Requirement: Please write out exactly the lines that begin at the line containing "black_povoreda" and run to the end of the records.

Working data:
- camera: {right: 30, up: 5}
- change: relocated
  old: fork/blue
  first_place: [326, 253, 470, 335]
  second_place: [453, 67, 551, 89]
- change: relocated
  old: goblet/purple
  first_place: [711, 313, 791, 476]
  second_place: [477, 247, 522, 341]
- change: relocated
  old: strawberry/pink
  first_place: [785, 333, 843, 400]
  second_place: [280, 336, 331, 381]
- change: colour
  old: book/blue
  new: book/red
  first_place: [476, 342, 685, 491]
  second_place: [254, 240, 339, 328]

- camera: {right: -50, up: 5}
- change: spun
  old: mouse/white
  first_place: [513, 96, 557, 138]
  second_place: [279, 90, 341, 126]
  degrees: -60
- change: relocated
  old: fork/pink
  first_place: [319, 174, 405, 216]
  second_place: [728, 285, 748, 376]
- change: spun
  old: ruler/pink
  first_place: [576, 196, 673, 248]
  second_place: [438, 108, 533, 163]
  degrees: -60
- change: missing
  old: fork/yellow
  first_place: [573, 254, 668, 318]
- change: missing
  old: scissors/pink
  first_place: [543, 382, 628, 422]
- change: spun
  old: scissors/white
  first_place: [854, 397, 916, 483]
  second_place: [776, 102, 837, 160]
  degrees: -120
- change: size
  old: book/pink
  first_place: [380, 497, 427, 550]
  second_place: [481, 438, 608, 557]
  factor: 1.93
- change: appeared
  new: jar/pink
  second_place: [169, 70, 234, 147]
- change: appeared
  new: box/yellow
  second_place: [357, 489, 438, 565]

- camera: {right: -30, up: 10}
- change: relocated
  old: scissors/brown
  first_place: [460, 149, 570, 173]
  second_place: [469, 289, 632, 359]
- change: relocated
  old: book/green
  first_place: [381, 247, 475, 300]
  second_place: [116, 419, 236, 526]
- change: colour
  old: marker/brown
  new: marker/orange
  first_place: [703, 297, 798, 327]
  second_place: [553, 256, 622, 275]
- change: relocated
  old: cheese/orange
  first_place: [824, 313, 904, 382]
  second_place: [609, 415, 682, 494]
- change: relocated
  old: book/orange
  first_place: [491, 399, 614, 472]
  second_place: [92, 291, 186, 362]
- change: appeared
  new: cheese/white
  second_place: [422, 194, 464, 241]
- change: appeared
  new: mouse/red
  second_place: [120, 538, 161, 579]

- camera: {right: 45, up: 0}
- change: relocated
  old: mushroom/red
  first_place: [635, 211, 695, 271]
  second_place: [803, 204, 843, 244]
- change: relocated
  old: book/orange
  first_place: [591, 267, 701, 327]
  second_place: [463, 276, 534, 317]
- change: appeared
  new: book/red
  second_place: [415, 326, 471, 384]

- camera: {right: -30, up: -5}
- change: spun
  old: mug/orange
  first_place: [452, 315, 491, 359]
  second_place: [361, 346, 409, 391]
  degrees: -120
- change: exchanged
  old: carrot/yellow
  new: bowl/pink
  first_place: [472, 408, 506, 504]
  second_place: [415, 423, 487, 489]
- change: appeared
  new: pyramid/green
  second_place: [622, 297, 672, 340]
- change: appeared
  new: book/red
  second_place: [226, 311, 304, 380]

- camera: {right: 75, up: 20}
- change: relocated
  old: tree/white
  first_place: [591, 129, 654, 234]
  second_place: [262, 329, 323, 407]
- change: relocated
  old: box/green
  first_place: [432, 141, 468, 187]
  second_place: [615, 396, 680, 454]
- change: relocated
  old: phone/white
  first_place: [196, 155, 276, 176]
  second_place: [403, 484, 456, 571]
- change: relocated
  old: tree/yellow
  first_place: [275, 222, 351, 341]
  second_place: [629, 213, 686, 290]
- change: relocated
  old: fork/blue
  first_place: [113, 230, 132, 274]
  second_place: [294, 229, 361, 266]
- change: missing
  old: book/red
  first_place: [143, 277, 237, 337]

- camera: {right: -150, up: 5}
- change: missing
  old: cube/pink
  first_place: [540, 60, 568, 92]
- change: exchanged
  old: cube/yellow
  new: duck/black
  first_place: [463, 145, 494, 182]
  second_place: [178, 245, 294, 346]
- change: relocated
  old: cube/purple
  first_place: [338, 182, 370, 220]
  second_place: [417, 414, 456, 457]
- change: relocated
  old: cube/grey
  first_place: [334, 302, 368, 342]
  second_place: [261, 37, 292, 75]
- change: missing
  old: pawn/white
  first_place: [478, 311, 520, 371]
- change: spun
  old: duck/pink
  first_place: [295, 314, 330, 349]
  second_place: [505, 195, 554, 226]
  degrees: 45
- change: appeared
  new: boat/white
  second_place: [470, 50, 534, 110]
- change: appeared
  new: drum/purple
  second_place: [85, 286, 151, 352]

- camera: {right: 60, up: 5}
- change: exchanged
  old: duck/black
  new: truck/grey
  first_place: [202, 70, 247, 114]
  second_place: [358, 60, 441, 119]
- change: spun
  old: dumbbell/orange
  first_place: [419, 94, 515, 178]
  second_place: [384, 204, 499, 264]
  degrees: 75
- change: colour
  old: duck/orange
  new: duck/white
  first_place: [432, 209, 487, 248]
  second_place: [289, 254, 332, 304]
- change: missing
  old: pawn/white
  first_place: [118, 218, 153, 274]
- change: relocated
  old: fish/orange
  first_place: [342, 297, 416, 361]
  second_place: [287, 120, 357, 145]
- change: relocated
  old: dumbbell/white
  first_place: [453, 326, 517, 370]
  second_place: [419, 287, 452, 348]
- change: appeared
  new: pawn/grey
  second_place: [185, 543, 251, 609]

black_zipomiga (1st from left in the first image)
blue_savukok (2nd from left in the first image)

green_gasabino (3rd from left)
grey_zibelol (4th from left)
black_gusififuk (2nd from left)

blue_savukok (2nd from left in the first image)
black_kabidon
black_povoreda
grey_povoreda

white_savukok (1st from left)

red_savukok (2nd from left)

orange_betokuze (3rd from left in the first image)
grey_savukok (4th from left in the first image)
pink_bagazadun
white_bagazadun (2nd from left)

Result of the task:
black_povoreda
grey_povoreda

white_savukok (1st from left)

red_savukok (2nd from left)

orange_betokuze (3rd from left in the first image)
grey_savukok (4th from left in the first image)
pink_bagazadun
white_bagazadun (2nd from left)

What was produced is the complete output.